TASK DESCRIPTION: Would you please set down the lines of the data from the one containing "(366, 259) = (230, 268): red" to the final line, exactly and only those?

Top of DATA UNDER STUDY

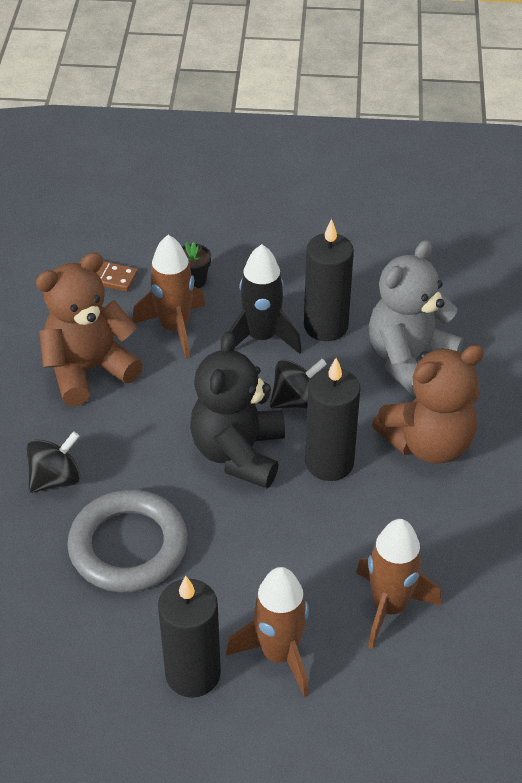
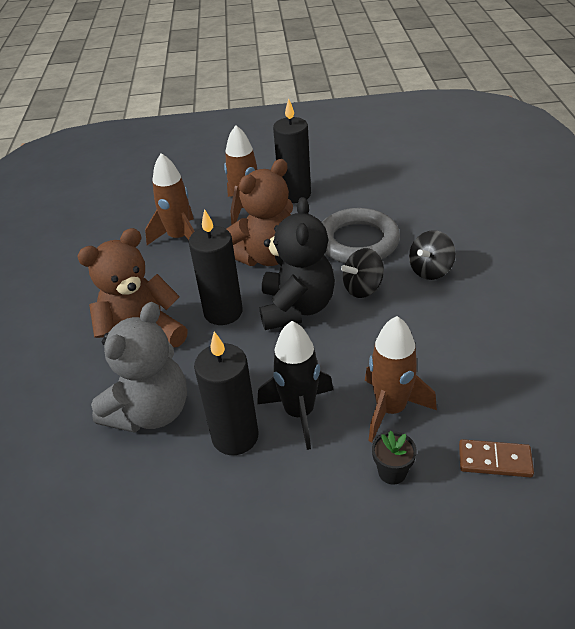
camera: 175 degrees right, 5 degrees down
(89, 370) = (452, 354): brown teddy bear -> brown teddy bear (266, 256)
(296, 400) = (255, 356): black spinning top -> black spinning top (363, 288)

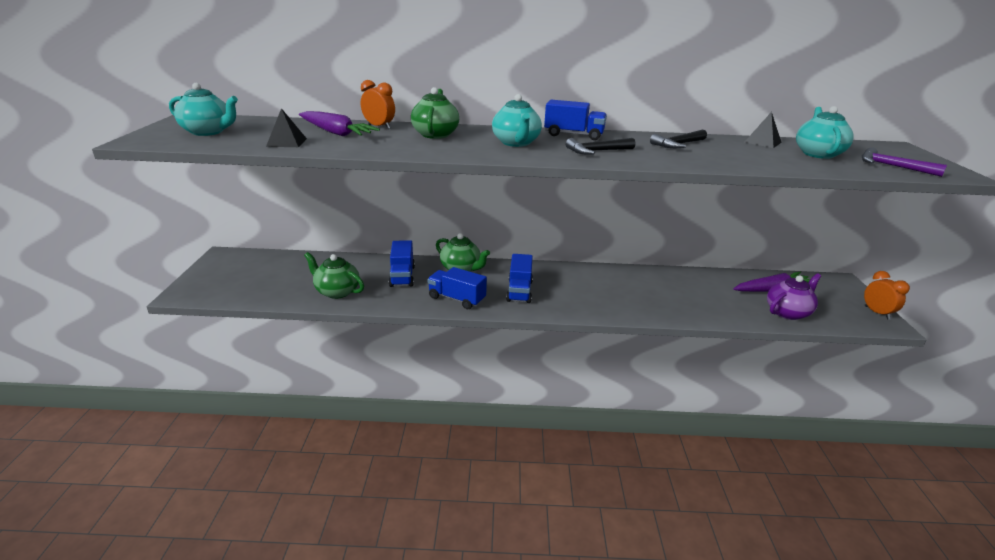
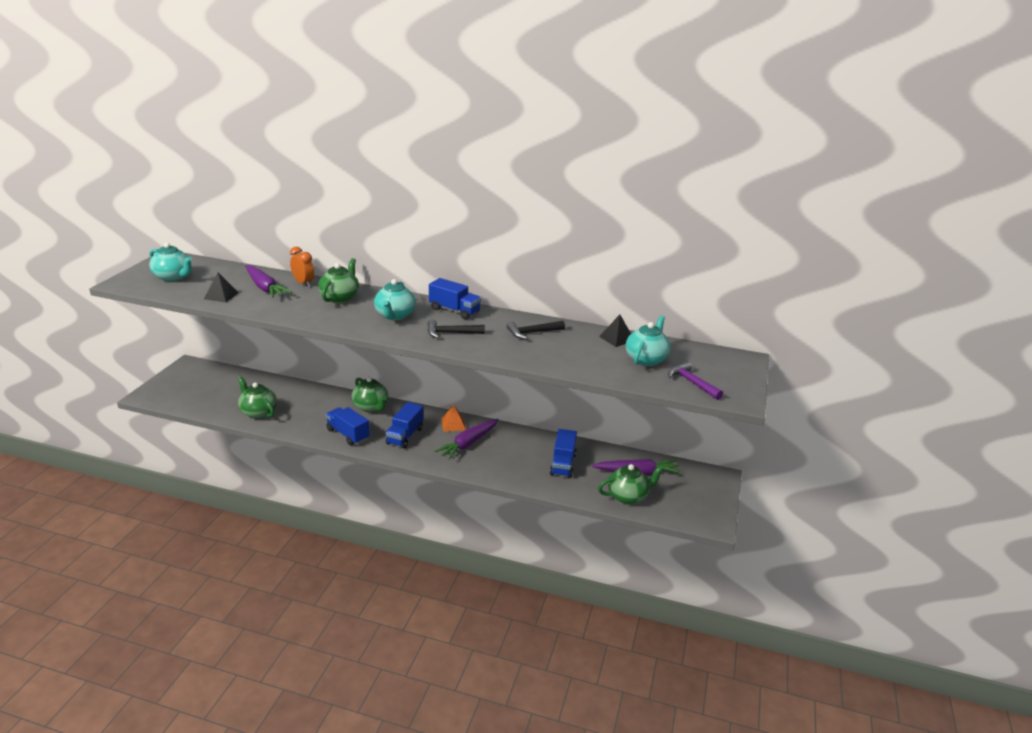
camera: 15 degrees right, 0 degrees up
(402, 276) = (318, 406): blue truck -> blue truck (563, 464)
(559, 273) = (453, 424): none -> orange pyramid
(590, 288) = (468, 444): none -> purple carrot
(788, 312) = (628, 496): purple teapot -> green teapot
(877, 313) = (715, 512): orange clock -> none

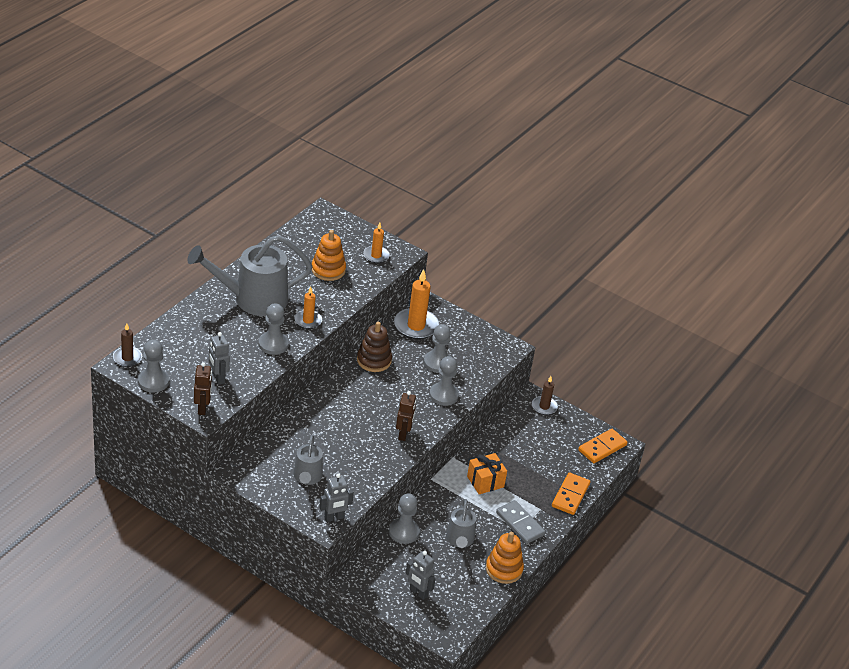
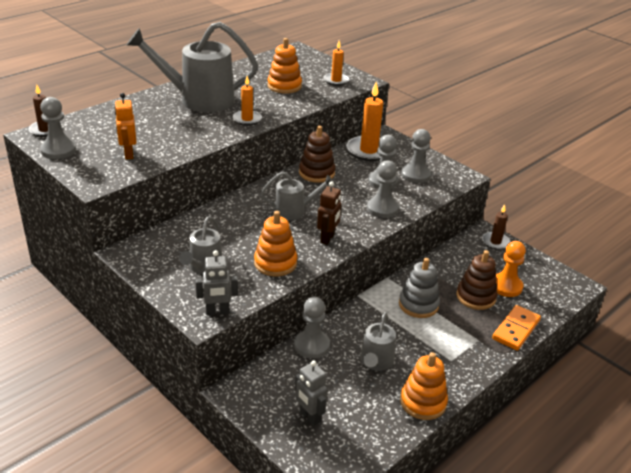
camera: 15 degrees right, 5 degrees down
(202, 408) = (96, 177): brown robot -> none
(218, 378) = (128, 154): grey robot -> orange robot
(273, 344) = (202, 133): grey pawn -> grey pawn (415, 175)
(366, 408) = (294, 211): none -> grey watering can
(366, 465) = (275, 263): none -> orange stacking toy
(485, 482) = (418, 305): orange gift -> grey stacking toy
(520, 524) = (451, 353): grey domino -> none
(533, 467) = (476, 297): none -> brown stacking toy
(558, 453) = (506, 286): none -> orange pawn
(602, 447) = (557, 286): orange domino -> none

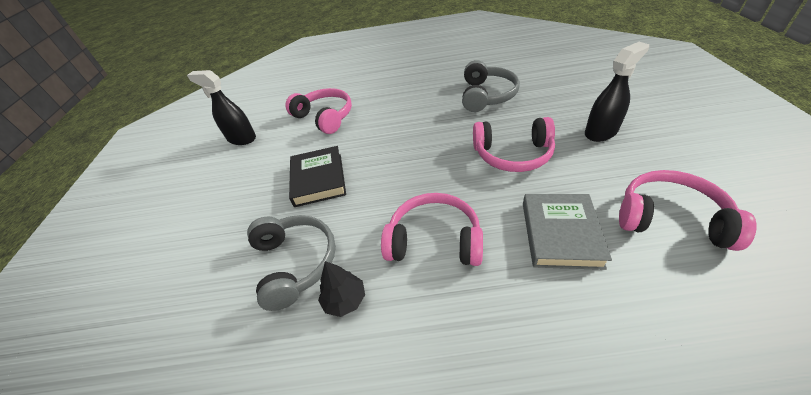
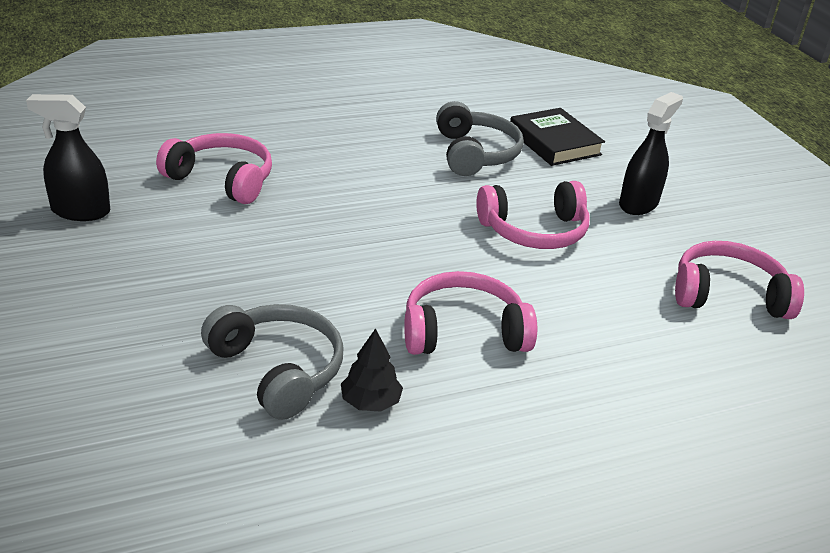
camera: 25 degrees left, 10 degrees down
(318, 179) = (258, 267): black book -> black book (554, 142)
(560, 234) = (614, 316): grey book -> none

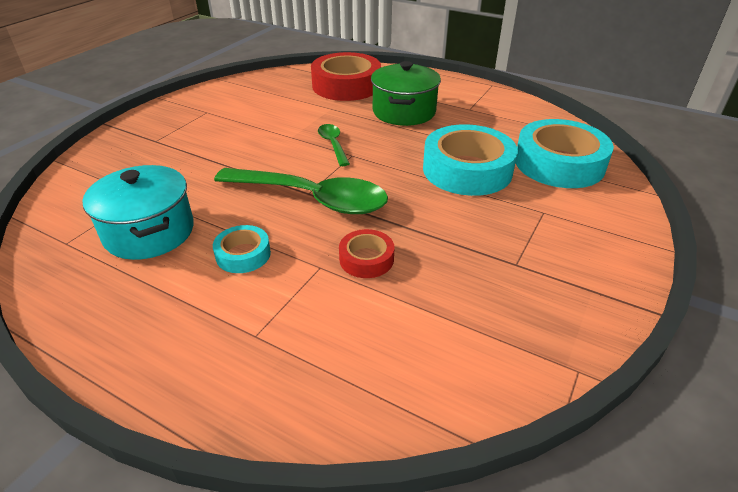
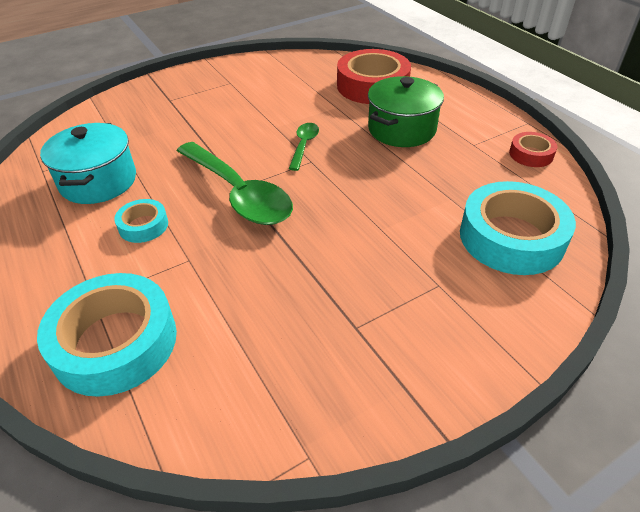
camera: 30 degrees right, 5 degrees up
(366, 259) = (230, 268): red tape -> red tape (531, 154)
(467, 170) = (404, 212): turquoise tape -> turquoise tape (115, 342)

Bottom of DATA UNDER STUDY

TASK ANSWER:
(366, 259) = (230, 268): red tape -> red tape (531, 154)
(467, 170) = (404, 212): turquoise tape -> turquoise tape (115, 342)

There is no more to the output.